REQUIRED TASK> Copy the material below line for line, leaving out any pictures.

****************

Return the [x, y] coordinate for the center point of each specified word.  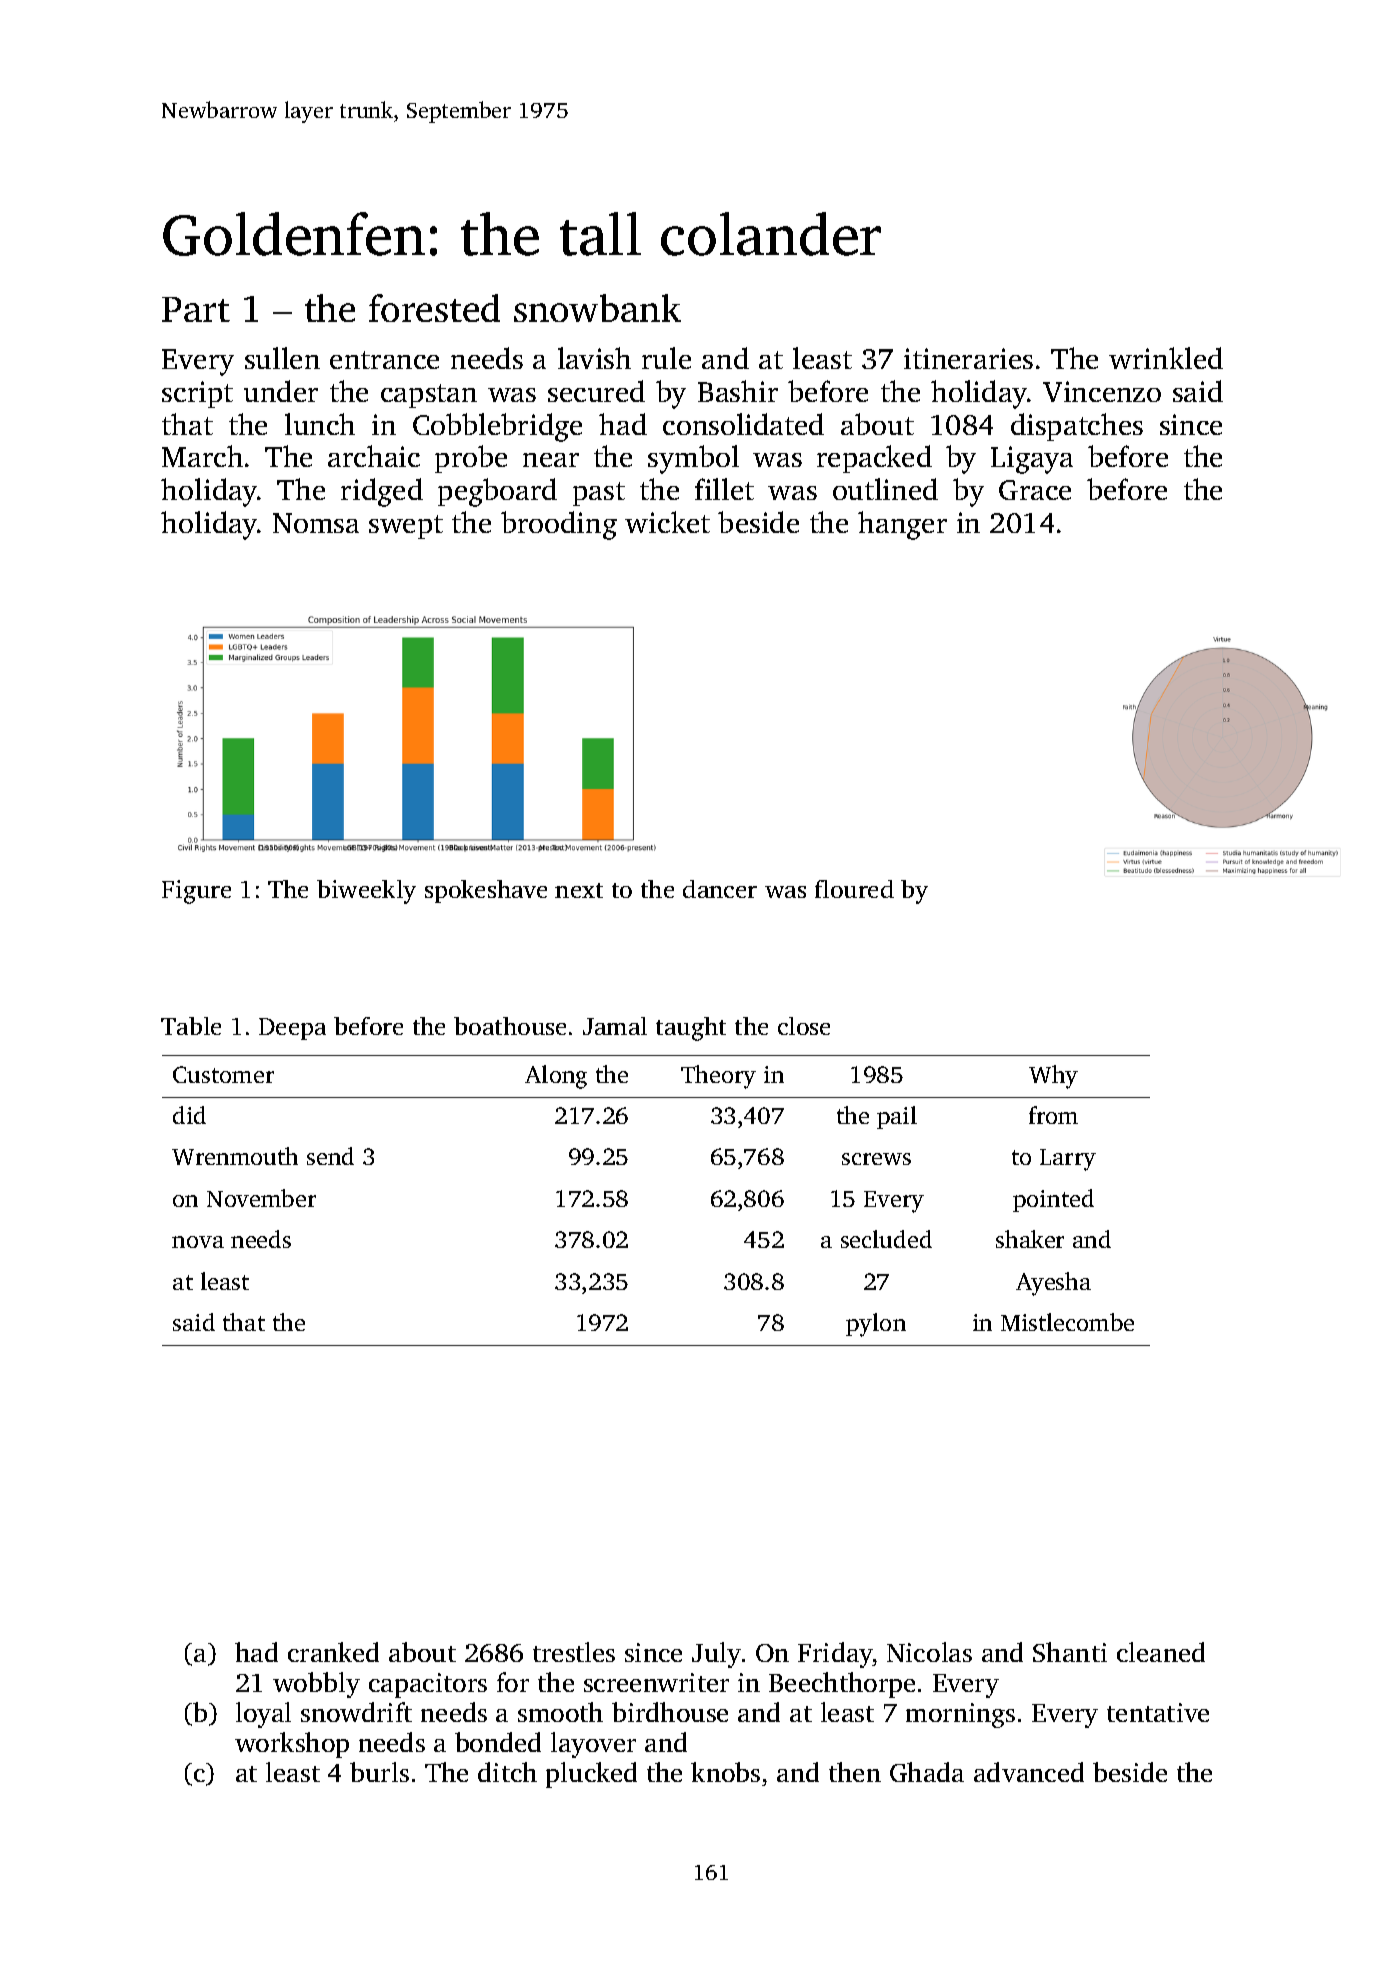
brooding [559, 525]
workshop [292, 1745]
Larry [1068, 1160]
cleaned [1161, 1652]
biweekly [366, 892]
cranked [333, 1652]
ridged [382, 492]
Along [556, 1077]
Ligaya [1032, 460]
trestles [574, 1652]
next [579, 890]
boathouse [510, 1026]
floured [854, 889]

****************

RESULT FOR THIS TASK>
Return the [x, y] coordinate for the center point of each specified word.  
brooding [559, 525]
workshop [292, 1745]
Larry [1068, 1160]
cleaned [1161, 1652]
biweekly [366, 892]
cranked [333, 1652]
ridged [382, 492]
Along [556, 1077]
Ligaya [1032, 460]
trestles [574, 1652]
next [579, 890]
boathouse [510, 1026]
floured [854, 889]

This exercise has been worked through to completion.